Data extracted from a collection
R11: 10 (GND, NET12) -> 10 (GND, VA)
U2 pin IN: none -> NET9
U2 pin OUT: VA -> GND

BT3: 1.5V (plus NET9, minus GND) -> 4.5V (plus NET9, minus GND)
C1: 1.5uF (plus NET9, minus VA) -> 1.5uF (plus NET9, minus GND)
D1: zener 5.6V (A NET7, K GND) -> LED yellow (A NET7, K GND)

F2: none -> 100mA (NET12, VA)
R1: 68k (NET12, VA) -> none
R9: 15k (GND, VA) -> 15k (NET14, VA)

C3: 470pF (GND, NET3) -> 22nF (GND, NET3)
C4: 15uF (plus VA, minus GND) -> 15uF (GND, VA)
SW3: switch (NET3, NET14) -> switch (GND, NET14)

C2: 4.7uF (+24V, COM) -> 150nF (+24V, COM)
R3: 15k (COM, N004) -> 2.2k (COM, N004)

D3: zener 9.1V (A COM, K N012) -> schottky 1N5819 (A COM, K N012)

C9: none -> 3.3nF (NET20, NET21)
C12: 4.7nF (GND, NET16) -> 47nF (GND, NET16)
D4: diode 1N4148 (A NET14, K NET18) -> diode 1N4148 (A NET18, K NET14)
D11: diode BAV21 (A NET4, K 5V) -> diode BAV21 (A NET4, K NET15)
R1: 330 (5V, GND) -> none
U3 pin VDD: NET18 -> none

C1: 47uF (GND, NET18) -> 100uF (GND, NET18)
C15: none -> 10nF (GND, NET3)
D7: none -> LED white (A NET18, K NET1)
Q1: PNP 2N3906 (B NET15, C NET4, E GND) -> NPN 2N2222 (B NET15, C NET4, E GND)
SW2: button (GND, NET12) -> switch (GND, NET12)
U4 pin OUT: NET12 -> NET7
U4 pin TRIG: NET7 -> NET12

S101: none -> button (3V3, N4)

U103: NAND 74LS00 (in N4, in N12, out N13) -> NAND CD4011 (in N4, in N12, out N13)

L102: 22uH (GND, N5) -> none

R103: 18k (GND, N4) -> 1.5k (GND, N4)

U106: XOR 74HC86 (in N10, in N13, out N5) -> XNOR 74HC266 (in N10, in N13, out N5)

:: Exercise requirements ::
From the entries above, copy every line containing the word "plus".

:: Result of the task ::
BT3: 1.5V (plus NET9, minus GND) -> 4.5V (plus NET9, minus GND)
C1: 1.5uF (plus NET9, minus VA) -> 1.5uF (plus NET9, minus GND)
C4: 15uF (plus VA, minus GND) -> 15uF (GND, VA)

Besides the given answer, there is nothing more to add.